> _Detected change data_
◇ ◇ ◇

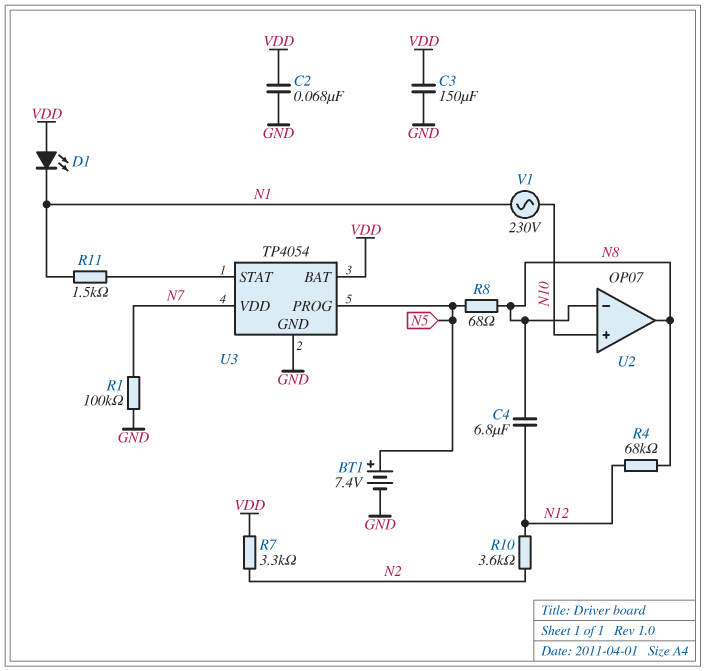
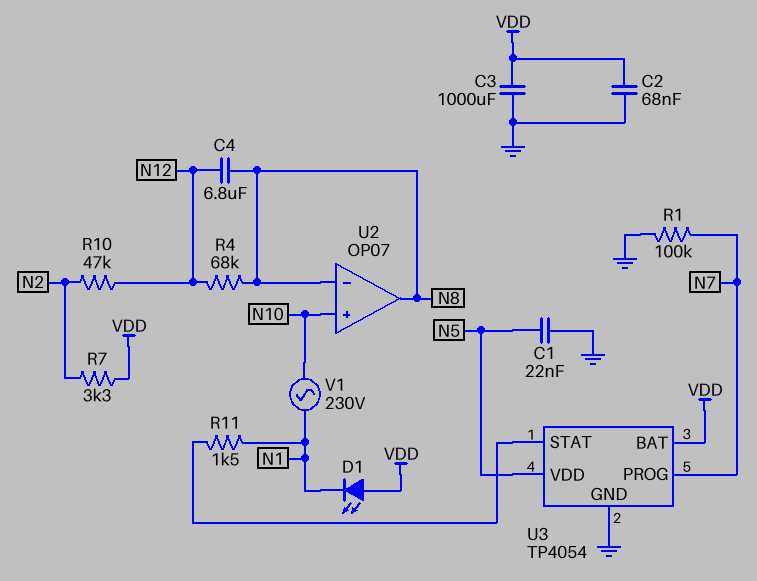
BT1: 7.4V (plus N5, minus GND) -> none
C1: none -> 22nF (GND, N5)
C3: 150uF (GND, VDD) -> 1000uF (GND, VDD)
R8: 68 (N5, N8) -> none
R10: 3.6k (N2, N12) -> 47k (N2, N12)
U3 pin PROG: N5 -> N7
U3 pin VDD: N7 -> N5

◇ ◇ ◇

> _ASSIGNED TASK_
What lines in the entries contain "none"? Report each one by copying it.

> _EXERCISE ANSWER_
BT1: 7.4V (plus N5, minus GND) -> none
C1: none -> 22nF (GND, N5)
R8: 68 (N5, N8) -> none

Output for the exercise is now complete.